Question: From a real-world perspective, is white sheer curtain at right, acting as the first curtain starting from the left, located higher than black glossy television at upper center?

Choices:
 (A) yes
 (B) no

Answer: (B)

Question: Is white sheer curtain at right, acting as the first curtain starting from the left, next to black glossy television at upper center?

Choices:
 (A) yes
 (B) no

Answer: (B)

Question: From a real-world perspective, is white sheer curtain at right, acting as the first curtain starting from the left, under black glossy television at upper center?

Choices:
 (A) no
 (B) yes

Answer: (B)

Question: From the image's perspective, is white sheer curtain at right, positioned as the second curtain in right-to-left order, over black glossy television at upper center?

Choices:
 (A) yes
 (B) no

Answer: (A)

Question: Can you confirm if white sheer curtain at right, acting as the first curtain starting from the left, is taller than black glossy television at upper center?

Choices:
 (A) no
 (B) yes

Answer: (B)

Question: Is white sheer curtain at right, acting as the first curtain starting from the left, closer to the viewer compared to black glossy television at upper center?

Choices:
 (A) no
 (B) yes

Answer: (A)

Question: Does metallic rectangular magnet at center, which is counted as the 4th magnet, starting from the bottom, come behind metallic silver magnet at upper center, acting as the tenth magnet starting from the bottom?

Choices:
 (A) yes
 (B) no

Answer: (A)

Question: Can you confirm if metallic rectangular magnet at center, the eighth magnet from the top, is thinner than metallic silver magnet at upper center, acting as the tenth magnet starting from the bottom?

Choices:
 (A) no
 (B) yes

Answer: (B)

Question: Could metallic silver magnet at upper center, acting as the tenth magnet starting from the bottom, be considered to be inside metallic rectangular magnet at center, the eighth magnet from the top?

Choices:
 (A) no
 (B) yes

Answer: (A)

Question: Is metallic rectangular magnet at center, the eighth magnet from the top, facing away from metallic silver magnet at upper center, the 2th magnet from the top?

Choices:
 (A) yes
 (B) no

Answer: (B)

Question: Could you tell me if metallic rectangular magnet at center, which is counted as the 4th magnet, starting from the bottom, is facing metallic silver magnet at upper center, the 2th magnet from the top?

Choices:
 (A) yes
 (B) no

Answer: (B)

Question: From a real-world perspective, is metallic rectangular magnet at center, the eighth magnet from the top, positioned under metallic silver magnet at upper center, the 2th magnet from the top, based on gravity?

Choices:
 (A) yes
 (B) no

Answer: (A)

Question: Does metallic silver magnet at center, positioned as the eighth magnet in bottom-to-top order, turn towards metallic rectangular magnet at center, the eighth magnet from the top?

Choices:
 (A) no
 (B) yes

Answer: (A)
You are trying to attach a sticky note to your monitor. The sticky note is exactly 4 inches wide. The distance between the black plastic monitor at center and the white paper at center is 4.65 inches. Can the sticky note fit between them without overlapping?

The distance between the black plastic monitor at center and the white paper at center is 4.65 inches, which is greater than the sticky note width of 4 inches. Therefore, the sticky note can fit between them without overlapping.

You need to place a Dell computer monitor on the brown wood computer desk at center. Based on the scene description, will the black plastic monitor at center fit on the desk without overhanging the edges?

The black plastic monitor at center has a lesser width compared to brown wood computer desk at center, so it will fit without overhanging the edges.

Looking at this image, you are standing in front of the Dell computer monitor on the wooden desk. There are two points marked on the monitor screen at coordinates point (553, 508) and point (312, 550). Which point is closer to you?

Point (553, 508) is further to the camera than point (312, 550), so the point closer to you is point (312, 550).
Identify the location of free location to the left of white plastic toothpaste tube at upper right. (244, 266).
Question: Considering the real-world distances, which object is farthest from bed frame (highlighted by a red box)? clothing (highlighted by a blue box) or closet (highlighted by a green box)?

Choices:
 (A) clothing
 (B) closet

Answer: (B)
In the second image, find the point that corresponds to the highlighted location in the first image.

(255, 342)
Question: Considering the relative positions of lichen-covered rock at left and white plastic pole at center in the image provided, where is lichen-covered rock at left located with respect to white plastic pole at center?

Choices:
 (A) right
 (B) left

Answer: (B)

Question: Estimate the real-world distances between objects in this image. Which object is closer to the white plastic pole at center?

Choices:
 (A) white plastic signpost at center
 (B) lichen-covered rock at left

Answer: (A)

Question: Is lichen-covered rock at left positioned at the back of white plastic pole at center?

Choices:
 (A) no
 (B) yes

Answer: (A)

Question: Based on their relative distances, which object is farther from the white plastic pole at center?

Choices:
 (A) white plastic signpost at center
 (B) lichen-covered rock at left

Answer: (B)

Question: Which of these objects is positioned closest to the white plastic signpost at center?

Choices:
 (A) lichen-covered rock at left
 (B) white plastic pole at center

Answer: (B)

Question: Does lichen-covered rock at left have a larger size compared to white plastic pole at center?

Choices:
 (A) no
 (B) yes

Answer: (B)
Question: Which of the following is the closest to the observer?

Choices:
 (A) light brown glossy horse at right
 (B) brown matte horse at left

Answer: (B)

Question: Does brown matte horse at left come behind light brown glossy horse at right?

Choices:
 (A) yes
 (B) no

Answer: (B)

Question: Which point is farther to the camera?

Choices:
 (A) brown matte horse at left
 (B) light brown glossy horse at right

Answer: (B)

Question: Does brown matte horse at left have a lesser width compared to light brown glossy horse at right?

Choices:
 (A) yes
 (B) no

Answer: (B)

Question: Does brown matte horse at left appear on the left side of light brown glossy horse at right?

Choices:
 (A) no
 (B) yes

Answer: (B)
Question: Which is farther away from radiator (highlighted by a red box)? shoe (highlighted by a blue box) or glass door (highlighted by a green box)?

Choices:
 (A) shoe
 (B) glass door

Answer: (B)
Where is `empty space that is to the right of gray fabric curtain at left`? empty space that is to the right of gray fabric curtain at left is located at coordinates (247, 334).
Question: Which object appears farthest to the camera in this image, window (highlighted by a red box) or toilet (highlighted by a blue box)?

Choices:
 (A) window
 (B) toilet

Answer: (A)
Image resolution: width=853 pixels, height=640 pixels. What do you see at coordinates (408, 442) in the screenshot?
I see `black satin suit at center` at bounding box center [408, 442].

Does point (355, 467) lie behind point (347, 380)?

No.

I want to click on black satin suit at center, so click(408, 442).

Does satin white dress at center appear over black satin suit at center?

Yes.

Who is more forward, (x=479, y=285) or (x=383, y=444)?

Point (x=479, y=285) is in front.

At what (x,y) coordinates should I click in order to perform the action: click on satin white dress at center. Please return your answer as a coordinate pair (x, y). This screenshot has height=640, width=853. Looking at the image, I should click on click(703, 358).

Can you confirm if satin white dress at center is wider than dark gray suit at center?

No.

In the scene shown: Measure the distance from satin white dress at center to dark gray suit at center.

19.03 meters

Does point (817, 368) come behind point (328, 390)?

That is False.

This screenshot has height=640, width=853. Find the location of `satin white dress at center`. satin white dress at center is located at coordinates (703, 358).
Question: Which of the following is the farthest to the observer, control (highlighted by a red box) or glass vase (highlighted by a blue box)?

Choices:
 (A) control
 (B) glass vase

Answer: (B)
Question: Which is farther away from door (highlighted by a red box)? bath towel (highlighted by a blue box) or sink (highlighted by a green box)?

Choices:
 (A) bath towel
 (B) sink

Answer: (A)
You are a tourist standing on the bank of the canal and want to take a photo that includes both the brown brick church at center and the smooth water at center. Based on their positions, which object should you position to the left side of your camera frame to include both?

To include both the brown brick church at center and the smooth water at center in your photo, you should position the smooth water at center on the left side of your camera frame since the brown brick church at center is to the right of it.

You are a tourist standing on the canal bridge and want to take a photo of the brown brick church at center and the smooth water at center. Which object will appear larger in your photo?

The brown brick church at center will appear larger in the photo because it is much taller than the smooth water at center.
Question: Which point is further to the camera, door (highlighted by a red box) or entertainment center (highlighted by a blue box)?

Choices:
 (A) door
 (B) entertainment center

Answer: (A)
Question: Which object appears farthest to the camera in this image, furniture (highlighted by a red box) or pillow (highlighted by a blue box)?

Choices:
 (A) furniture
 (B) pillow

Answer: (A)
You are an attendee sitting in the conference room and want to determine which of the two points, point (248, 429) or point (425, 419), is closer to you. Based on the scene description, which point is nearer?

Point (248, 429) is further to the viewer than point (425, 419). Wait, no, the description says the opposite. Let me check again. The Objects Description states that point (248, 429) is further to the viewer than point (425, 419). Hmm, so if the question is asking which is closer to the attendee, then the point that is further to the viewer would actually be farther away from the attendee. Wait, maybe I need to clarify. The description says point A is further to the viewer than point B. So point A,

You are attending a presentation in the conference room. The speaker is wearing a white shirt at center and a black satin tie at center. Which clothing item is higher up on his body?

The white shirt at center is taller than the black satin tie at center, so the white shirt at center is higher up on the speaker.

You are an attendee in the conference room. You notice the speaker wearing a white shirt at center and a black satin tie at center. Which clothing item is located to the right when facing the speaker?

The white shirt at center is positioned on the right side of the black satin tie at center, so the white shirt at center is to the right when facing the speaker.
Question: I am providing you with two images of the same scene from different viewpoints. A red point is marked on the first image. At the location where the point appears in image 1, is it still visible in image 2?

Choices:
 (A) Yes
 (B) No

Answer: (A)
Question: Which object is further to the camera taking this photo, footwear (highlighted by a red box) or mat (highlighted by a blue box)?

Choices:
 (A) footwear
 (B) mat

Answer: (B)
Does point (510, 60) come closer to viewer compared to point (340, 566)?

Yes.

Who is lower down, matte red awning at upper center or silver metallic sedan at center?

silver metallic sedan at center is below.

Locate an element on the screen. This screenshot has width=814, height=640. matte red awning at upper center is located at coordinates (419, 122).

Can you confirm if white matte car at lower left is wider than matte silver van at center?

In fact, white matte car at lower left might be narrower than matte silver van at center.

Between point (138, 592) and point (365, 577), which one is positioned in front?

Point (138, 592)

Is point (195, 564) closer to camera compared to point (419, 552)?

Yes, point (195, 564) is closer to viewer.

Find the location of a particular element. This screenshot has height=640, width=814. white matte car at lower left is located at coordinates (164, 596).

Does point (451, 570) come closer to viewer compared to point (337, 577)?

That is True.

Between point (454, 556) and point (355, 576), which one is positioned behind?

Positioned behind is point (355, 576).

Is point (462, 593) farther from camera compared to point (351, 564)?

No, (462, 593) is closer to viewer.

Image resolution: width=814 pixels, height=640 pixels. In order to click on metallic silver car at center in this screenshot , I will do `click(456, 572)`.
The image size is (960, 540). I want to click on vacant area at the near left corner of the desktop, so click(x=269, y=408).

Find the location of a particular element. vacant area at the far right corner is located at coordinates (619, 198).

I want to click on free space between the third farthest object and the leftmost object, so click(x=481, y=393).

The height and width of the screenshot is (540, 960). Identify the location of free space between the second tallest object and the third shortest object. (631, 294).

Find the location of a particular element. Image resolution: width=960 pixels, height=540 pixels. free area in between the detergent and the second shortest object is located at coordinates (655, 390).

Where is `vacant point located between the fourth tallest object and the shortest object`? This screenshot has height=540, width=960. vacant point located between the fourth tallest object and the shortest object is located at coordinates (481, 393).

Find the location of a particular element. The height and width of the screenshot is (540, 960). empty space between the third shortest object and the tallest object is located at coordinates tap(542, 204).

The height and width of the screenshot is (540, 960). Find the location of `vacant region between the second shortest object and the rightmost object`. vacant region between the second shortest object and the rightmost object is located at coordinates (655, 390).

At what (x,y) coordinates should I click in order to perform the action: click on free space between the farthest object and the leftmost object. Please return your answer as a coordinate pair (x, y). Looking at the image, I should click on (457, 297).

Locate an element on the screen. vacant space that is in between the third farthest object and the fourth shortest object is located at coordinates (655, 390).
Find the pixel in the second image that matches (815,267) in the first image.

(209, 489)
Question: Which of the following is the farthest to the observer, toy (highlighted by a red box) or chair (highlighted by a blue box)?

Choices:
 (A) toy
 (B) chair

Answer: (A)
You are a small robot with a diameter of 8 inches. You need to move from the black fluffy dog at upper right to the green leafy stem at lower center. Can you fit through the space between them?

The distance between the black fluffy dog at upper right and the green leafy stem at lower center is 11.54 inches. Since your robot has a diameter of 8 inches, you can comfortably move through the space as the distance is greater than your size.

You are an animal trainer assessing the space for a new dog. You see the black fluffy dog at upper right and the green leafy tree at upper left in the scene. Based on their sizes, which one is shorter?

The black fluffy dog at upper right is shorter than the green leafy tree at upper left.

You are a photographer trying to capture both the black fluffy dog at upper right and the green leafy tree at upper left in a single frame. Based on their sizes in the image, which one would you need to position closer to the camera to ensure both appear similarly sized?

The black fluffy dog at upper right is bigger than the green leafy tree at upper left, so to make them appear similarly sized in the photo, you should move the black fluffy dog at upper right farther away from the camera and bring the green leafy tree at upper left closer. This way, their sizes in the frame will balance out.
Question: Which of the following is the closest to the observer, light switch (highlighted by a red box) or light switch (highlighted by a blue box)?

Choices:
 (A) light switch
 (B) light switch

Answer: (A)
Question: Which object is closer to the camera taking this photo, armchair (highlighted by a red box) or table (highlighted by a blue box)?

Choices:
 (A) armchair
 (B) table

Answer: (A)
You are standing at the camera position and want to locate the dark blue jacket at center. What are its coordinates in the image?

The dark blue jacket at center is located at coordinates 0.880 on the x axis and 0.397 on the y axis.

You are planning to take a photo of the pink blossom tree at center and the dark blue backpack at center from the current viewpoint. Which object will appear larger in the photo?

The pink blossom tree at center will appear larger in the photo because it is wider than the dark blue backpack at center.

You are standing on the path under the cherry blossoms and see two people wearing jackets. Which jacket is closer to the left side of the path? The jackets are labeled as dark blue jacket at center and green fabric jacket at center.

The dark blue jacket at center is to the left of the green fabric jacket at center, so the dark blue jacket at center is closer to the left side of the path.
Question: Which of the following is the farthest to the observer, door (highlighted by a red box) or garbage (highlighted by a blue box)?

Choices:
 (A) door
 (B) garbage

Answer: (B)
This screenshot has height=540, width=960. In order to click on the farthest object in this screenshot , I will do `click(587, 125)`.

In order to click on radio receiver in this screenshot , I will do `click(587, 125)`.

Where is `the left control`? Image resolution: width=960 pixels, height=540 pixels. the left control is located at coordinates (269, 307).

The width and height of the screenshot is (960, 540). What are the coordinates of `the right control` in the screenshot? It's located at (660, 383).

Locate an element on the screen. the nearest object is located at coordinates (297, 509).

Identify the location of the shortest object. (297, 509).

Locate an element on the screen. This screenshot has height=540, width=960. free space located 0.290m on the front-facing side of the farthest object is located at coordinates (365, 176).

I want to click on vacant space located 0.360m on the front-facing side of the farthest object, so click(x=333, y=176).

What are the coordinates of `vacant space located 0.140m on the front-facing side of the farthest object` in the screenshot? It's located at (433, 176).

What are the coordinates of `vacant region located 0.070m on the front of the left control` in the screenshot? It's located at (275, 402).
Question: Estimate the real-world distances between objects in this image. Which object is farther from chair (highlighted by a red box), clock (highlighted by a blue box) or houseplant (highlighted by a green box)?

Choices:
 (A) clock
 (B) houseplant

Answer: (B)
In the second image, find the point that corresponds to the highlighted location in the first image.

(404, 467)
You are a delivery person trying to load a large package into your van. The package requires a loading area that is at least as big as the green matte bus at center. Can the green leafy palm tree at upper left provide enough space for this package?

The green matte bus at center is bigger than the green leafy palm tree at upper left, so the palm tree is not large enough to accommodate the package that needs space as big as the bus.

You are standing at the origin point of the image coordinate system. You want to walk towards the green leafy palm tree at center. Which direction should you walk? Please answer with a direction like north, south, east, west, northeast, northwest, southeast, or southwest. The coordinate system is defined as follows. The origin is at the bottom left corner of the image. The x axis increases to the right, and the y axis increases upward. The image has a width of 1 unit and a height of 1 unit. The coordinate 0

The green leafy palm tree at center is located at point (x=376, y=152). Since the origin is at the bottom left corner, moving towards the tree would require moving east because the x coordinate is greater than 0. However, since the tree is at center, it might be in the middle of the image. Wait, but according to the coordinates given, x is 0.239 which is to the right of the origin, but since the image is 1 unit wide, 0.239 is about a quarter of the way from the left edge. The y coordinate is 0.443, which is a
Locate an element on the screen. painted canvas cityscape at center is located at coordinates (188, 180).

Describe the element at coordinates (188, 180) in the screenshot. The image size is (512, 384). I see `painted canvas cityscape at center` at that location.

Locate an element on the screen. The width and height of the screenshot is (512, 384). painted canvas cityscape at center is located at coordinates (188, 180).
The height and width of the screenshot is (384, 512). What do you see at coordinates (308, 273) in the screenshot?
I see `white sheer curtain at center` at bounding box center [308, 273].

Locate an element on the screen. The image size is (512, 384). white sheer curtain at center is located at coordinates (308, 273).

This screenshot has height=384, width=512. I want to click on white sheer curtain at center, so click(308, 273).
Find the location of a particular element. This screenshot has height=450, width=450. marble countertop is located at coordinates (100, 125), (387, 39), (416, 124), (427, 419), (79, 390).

- Exercise instructions:
Which lines of the material above contain the string "overlapping"? Pull out every such line, counting a match only when the letter case is the same.

- Result:
You are trying to attach a sticky note to your monitor. The sticky note is exactly 4 inches wide. The distance between the black plastic monitor at center and the white paper at center is 4.65 inches. Can the sticky note fit between them without overlapping?
The distance between the black plastic monitor at center and the white paper at center is 4.65 inches, which is greater than the sticky note width of 4 inches. Therefore, the sticky note can fit between them without overlapping.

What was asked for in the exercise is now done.